What you are asked to do:
In the records below, the lines from the one with "tan round brick" through the last are to be printed exactly, and nothing else.

(Image sets with object changes)
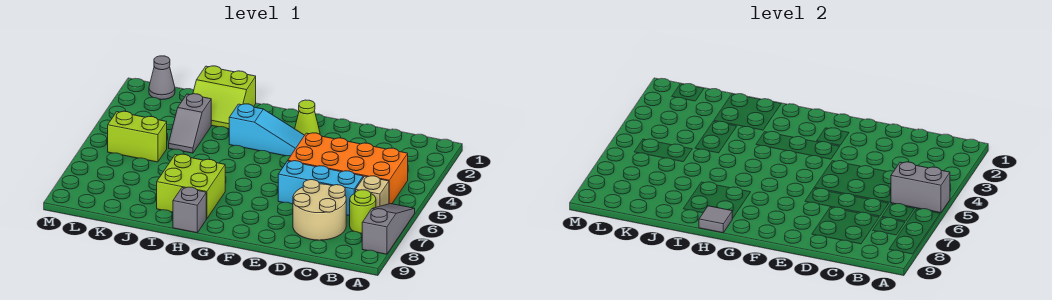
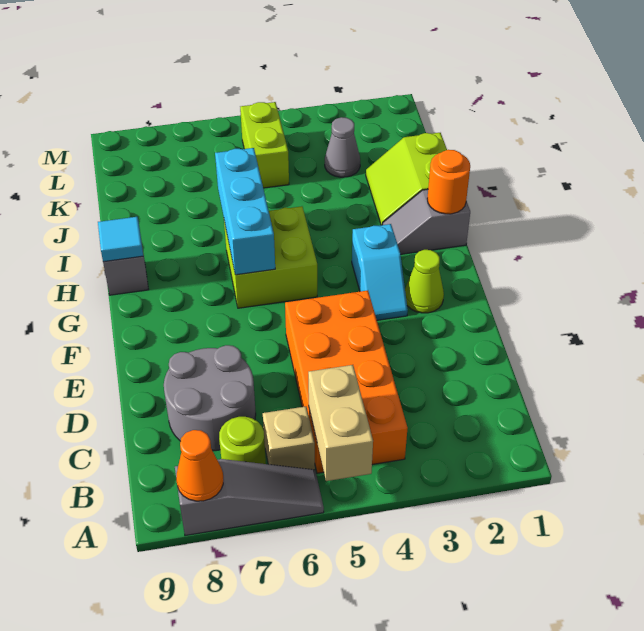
grey brick A5:B5 level 2 -> tan brick A5:B5 level 2
none -> orange cone A8 level 2
cyan brick C6:E6 level 1 -> cyan brick G6:I6 level 2
tan round brick C7:D8 level 1 -> grey round brick C7:D8 level 1
cyan slope F3:H3 level 1 top H -> cyan slope F3:G3 level 1 top G
none -> orange round brick H1 level 2
lime brick H7:I8 level 1 -> lime brick G5:H6 level 1
grey tile H9 level 2 -> cyan tile H9 level 2
grey slope J3:J4 level 1 top 3 -> grey slope H1:H2 level 1 top 1
grey cone L1 level 1 -> grey cone K3 level 1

Exercise solution:
tan round brick C7:D8 level 1 -> grey round brick C7:D8 level 1
cyan slope F3:H3 level 1 top H -> cyan slope F3:G3 level 1 top G
none -> orange round brick H1 level 2
lime brick H7:I8 level 1 -> lime brick G5:H6 level 1
grey tile H9 level 2 -> cyan tile H9 level 2
grey slope J3:J4 level 1 top 3 -> grey slope H1:H2 level 1 top 1
grey cone L1 level 1 -> grey cone K3 level 1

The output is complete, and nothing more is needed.